> [Work item] In the material below, the lines between the one holding "none -> green plate E8:F9 level 1" and the one holding "none -> black brick D11 level 3", inclusive, are to be set down word for word. Pictures stay out.

*** Opening of Material for this task ***

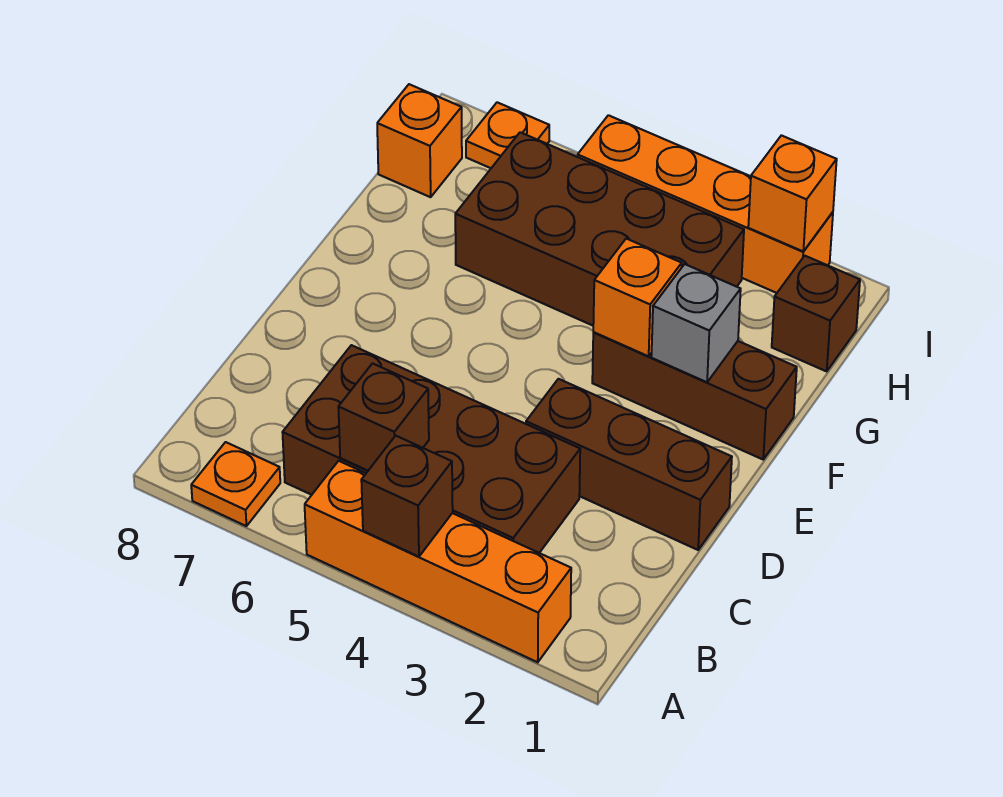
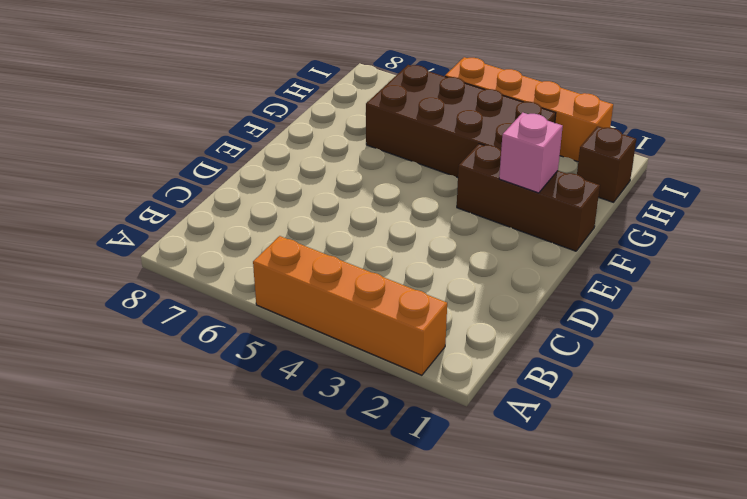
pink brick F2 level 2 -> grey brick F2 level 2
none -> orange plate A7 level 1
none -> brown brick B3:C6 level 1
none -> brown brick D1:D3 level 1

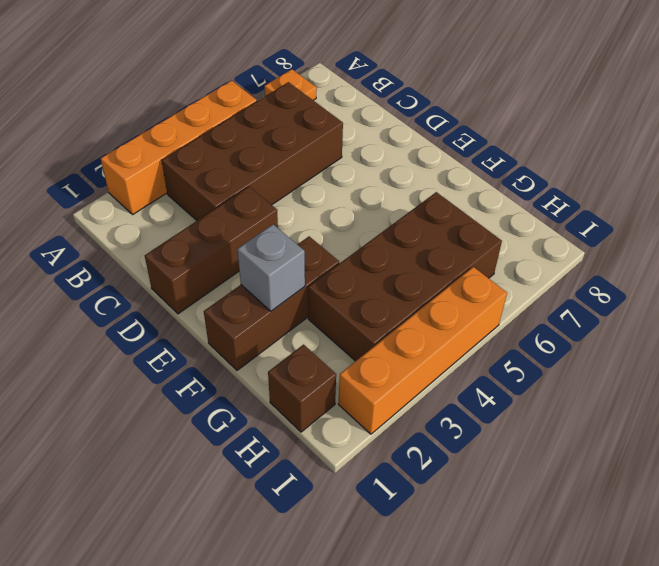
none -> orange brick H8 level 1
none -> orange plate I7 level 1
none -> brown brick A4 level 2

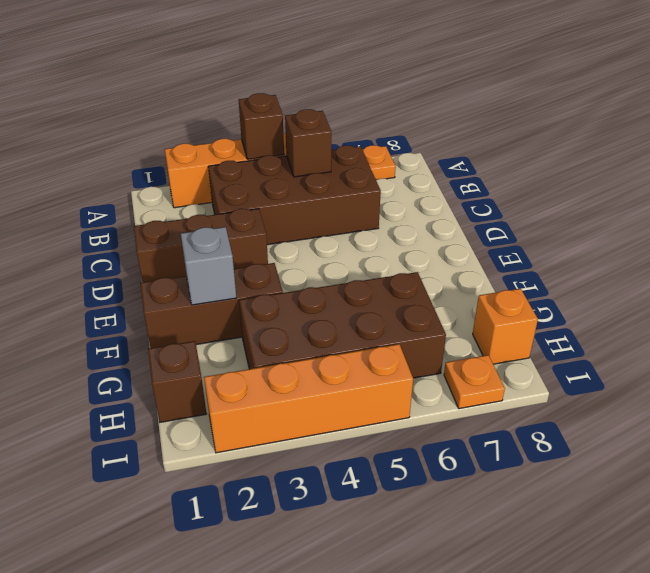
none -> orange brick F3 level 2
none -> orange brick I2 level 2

*** Close of Material for this task ***
*** Opening of Material for this task ***

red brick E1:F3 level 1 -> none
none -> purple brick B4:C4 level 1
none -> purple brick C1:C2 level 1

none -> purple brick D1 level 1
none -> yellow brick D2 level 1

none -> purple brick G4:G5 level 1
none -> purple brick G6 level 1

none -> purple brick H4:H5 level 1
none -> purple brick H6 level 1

*** Close of Material for this task ***
*** Opening of Material for this task ***

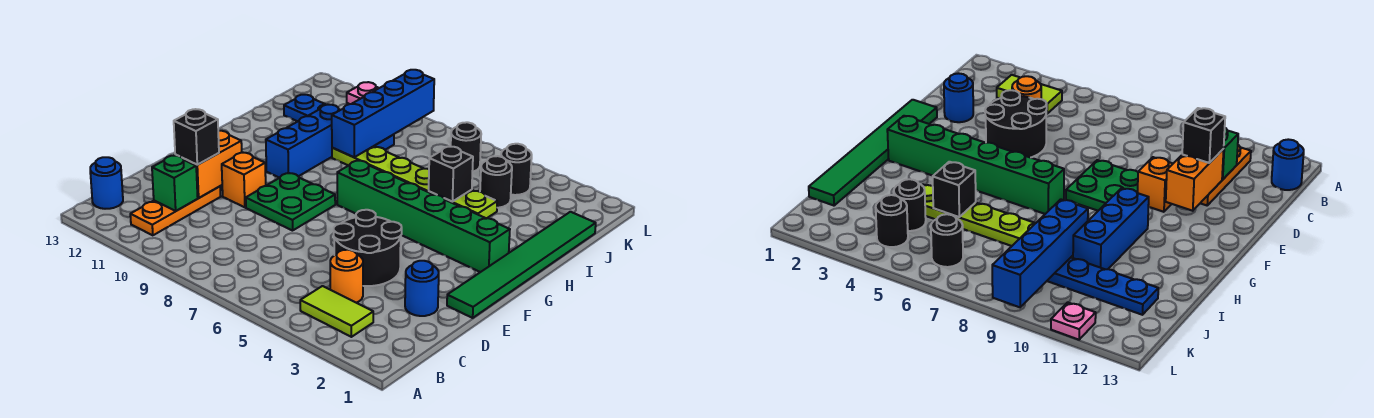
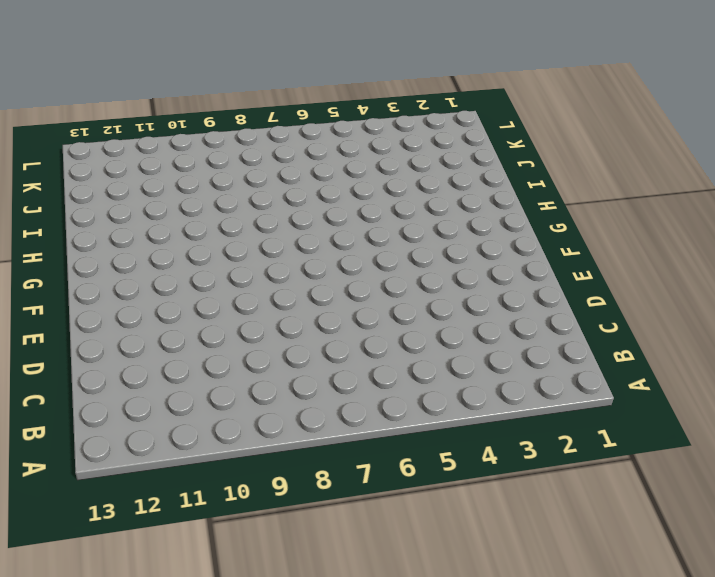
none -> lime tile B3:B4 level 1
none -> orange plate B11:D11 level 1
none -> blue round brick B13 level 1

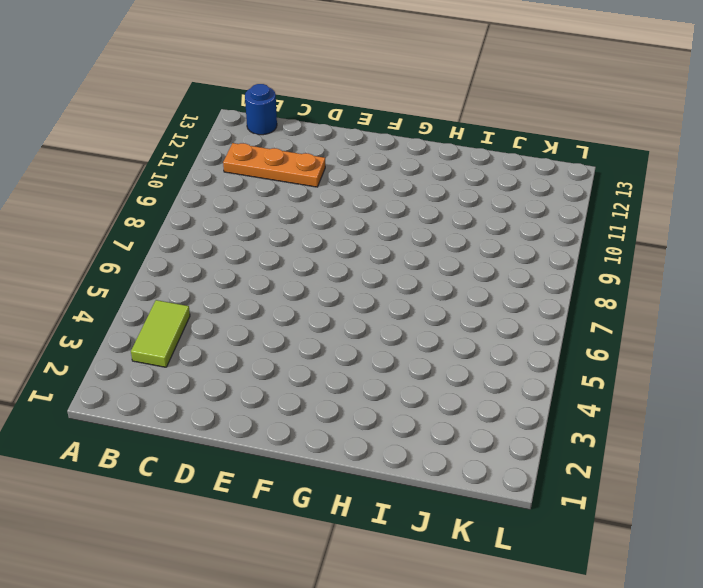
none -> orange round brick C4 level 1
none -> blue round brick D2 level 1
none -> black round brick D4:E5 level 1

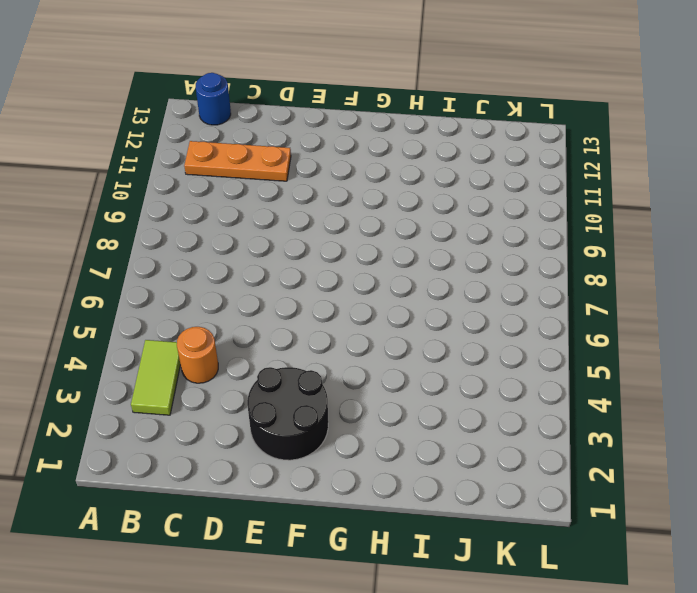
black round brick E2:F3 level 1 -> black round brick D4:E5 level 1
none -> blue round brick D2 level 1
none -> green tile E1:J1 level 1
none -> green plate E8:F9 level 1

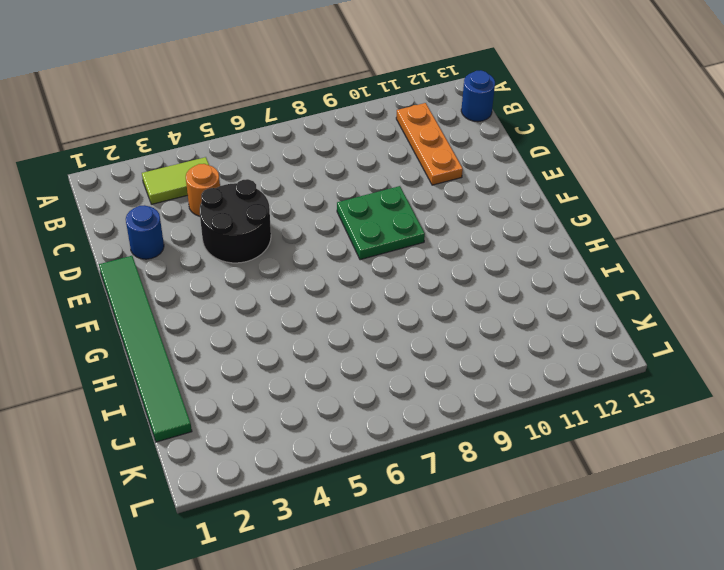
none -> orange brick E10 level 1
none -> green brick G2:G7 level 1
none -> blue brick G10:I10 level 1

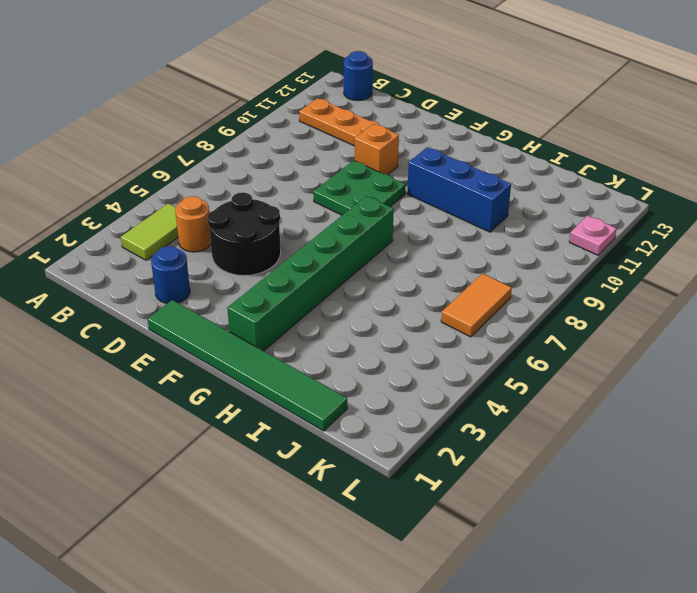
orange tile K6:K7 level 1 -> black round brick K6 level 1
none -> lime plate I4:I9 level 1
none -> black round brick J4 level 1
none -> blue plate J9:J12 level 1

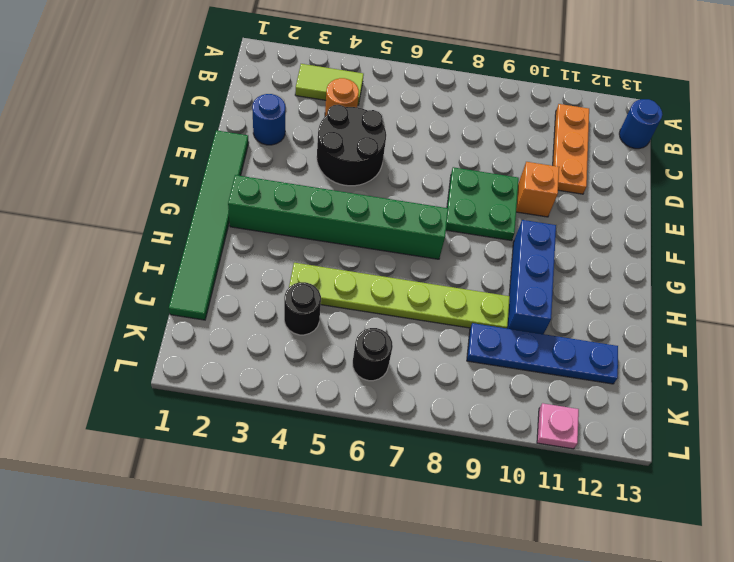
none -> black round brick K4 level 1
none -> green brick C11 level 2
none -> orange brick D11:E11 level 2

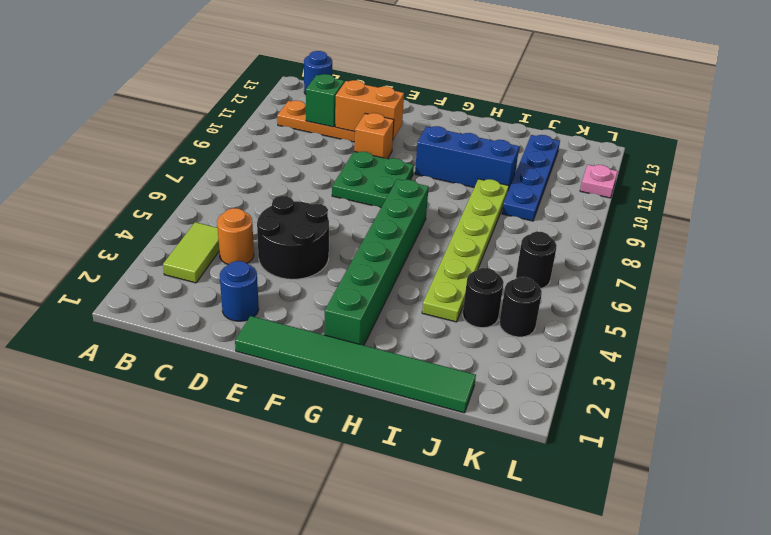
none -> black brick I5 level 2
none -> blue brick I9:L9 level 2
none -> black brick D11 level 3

*** Close of Material for this task ***

> [Worked solution]
none -> green plate E8:F9 level 1

none -> orange brick E10 level 1
none -> green brick G2:G7 level 1
none -> blue brick G10:I10 level 1

orange tile K6:K7 level 1 -> black round brick K6 level 1
none -> lime plate I4:I9 level 1
none -> black round brick J4 level 1
none -> blue plate J9:J12 level 1

none -> black round brick K4 level 1
none -> green brick C11 level 2
none -> orange brick D11:E11 level 2

none -> black brick I5 level 2
none -> blue brick I9:L9 level 2
none -> black brick D11 level 3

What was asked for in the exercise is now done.